▶ **STATED EXERCISE**:
List each line below that contains the string "kern". Case counts.
───── DATA PROVIDED
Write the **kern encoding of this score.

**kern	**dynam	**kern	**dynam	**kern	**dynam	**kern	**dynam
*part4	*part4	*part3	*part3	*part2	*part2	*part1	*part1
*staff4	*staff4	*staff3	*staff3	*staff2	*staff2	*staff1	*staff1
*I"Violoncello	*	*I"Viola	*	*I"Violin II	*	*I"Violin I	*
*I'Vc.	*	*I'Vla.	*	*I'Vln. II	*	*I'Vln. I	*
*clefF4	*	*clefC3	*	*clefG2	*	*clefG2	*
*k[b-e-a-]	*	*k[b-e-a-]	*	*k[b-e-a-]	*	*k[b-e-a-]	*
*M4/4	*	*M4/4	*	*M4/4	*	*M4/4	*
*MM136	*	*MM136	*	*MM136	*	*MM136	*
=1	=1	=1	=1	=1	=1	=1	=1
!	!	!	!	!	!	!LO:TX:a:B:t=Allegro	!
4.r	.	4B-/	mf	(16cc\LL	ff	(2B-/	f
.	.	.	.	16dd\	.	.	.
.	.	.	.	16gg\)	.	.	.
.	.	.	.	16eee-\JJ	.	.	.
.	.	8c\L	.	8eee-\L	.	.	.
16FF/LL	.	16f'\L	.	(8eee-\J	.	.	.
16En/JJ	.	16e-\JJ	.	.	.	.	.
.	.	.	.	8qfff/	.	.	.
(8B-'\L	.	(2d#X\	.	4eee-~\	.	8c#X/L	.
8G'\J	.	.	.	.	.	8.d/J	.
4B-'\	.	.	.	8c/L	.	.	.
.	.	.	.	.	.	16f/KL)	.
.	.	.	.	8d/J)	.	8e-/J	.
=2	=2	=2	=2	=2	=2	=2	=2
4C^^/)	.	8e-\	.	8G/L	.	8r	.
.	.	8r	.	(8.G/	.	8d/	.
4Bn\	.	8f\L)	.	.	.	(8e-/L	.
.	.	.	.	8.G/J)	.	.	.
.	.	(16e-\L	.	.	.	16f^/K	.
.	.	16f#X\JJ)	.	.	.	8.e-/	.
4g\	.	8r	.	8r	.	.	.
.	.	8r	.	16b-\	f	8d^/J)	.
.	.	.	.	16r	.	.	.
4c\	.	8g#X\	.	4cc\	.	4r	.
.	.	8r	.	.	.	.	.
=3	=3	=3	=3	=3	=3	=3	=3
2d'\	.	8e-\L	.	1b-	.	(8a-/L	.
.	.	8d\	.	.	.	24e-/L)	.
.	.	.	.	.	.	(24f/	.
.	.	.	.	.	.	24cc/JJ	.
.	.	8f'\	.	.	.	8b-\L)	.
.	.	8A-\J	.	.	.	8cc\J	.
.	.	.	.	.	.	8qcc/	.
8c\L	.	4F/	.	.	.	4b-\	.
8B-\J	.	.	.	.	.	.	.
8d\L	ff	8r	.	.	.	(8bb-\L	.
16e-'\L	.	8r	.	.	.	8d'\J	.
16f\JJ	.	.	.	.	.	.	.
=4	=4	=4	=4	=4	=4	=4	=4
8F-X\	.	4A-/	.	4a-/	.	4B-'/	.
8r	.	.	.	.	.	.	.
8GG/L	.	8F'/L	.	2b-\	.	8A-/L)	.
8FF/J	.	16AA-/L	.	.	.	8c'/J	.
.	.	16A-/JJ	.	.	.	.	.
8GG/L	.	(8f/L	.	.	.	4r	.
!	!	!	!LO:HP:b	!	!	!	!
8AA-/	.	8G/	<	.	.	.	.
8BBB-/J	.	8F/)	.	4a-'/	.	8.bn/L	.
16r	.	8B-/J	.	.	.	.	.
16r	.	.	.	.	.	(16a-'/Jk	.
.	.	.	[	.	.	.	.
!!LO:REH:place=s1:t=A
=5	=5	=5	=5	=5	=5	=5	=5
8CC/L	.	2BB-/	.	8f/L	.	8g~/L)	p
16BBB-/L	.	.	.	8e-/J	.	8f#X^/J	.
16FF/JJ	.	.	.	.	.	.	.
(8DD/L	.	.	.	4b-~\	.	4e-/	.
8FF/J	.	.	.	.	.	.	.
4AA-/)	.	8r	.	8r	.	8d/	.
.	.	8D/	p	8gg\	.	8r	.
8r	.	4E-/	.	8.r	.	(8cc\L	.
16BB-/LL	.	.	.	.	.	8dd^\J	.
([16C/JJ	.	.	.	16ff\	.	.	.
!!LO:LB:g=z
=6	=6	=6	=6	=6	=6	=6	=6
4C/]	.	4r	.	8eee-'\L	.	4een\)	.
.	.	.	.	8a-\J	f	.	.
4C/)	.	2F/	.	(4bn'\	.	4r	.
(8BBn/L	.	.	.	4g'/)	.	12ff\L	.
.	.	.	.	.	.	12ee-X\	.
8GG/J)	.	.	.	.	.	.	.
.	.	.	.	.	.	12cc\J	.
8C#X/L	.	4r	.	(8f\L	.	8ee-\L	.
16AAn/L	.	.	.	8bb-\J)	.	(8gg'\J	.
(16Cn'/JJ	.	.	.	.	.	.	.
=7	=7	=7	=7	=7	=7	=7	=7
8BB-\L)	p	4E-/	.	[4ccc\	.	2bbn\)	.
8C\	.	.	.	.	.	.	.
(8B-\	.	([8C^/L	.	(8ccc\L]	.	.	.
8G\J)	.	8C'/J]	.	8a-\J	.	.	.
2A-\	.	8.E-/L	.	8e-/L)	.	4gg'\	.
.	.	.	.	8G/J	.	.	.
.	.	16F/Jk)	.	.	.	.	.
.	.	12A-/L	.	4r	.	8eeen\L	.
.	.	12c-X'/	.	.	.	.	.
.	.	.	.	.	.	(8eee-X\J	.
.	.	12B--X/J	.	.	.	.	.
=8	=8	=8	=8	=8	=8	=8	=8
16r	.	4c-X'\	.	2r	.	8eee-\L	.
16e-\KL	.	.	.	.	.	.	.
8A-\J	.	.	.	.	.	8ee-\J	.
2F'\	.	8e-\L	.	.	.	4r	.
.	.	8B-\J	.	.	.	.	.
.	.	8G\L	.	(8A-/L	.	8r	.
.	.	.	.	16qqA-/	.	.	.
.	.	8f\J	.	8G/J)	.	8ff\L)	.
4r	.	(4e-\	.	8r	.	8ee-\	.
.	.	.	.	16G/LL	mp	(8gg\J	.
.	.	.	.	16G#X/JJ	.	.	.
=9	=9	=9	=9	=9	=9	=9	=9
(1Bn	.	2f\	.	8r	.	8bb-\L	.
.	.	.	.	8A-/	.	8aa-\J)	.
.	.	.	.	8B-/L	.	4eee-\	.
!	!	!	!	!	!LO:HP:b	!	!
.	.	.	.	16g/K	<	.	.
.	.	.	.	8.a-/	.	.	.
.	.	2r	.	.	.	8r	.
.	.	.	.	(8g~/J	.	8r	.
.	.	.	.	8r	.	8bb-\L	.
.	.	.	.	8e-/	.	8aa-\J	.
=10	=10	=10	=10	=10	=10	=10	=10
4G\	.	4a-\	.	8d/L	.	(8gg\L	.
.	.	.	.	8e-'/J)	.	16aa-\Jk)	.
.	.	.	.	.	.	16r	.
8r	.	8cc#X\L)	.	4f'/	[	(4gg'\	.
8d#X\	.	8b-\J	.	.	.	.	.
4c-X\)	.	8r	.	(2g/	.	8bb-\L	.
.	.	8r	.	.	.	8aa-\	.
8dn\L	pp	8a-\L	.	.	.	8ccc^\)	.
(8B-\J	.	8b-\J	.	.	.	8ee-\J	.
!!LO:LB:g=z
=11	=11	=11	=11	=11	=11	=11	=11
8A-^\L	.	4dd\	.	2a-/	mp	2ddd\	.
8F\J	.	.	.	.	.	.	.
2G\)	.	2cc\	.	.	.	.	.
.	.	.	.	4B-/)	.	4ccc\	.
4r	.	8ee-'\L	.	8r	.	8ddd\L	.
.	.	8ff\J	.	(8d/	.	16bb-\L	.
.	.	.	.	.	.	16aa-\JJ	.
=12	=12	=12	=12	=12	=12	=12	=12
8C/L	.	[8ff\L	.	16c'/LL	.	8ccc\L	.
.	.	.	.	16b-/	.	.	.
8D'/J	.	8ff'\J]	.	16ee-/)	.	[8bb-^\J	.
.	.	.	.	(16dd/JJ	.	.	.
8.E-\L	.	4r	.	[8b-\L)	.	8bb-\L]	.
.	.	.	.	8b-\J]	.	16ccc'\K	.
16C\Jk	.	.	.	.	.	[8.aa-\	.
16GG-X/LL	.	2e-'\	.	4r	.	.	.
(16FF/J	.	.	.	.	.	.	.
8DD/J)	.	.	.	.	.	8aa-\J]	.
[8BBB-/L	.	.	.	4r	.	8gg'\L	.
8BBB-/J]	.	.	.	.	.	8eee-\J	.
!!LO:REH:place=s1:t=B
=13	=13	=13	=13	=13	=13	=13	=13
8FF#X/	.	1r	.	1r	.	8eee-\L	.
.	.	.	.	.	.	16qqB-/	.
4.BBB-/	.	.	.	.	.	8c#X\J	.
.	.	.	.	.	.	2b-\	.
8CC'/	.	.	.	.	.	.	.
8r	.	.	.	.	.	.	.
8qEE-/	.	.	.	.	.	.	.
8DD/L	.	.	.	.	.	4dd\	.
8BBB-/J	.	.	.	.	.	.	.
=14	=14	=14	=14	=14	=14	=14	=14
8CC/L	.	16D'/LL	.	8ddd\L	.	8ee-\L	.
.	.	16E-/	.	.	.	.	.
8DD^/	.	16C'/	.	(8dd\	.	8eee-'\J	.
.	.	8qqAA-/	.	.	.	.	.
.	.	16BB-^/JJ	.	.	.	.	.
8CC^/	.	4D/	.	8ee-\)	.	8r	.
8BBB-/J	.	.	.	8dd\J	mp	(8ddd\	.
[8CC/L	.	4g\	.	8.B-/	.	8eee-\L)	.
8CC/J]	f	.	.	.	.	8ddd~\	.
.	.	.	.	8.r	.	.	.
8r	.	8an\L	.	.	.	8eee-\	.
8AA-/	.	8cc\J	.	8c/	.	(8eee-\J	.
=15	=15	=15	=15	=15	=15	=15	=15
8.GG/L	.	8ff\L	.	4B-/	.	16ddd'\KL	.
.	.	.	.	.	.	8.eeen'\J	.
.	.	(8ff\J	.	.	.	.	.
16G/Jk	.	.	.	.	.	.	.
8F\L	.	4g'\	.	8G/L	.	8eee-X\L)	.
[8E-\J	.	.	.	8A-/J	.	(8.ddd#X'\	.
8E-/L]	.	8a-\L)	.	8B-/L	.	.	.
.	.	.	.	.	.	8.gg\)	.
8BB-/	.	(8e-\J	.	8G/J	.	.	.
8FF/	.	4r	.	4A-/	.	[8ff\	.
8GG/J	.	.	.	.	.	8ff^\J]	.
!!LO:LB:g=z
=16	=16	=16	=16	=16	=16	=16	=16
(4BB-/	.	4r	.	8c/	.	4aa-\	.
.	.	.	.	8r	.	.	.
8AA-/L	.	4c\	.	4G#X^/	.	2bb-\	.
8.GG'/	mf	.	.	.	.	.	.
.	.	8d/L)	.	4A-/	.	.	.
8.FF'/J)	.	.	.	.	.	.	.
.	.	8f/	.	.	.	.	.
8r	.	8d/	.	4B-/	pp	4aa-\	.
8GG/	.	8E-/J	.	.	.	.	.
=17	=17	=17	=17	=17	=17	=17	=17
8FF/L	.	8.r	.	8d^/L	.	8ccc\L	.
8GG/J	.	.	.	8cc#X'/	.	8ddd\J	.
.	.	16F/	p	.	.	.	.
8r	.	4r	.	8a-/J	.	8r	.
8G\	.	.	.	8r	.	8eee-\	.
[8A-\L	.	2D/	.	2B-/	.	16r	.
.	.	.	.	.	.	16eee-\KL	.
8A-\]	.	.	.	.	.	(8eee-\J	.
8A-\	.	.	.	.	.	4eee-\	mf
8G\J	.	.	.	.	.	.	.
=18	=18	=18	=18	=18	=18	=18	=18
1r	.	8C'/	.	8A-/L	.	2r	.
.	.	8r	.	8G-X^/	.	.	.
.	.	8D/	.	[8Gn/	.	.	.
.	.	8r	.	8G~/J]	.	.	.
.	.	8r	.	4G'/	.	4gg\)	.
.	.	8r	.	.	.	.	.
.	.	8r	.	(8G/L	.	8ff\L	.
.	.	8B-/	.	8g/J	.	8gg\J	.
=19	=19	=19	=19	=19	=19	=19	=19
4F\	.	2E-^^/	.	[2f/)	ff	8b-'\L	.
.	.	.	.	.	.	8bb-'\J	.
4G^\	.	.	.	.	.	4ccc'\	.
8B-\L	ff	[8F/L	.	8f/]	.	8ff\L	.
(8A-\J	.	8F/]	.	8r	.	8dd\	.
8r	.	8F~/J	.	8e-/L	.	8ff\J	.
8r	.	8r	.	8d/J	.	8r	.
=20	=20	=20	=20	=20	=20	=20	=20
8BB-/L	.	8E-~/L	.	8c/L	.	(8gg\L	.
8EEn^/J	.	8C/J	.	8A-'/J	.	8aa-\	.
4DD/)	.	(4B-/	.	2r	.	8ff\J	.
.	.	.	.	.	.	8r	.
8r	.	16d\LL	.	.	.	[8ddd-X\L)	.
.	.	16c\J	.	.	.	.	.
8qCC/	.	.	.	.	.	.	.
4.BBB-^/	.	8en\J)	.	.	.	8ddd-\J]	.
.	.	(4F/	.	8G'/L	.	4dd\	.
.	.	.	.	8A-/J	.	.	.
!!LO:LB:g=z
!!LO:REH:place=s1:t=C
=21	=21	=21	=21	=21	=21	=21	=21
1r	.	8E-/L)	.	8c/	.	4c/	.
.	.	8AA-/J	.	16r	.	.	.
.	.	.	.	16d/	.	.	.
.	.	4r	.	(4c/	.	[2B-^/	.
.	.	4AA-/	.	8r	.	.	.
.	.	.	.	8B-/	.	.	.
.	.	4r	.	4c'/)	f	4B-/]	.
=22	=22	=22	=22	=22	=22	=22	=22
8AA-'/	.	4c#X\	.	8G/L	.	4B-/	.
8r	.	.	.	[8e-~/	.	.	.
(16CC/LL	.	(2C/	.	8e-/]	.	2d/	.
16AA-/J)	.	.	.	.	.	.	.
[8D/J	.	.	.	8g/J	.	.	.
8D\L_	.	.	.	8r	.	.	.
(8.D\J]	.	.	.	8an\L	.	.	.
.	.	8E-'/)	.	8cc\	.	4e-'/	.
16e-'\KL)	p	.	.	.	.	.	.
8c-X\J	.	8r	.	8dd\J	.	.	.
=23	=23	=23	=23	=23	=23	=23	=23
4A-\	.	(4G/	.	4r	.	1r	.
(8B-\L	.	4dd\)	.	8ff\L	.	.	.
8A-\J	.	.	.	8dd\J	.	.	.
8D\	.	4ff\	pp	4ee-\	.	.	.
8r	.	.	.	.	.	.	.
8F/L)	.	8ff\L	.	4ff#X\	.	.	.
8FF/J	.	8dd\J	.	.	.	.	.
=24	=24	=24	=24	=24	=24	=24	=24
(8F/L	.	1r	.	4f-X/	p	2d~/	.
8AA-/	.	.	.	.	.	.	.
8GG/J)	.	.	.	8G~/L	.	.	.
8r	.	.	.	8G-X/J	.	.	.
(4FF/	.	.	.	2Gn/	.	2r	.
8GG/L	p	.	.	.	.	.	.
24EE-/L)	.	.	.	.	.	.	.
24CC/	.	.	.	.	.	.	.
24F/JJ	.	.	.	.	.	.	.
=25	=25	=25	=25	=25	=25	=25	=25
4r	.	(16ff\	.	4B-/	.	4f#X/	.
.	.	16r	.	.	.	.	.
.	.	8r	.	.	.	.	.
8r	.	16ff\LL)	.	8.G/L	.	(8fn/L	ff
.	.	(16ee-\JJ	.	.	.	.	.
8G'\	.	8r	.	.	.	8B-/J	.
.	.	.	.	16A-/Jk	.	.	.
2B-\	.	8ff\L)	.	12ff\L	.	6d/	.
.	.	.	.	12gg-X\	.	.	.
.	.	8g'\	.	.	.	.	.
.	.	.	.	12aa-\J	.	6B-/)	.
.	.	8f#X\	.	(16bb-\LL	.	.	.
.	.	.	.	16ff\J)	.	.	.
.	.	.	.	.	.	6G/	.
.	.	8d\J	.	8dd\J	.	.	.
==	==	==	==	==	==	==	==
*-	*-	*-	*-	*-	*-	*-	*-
──────────
▶ **FINISHED EXERCISE**:
Write the **kern encoding of this score.
**kern	**dynam	**kern	**dynam	**kern	**dynam	**kern	**dynam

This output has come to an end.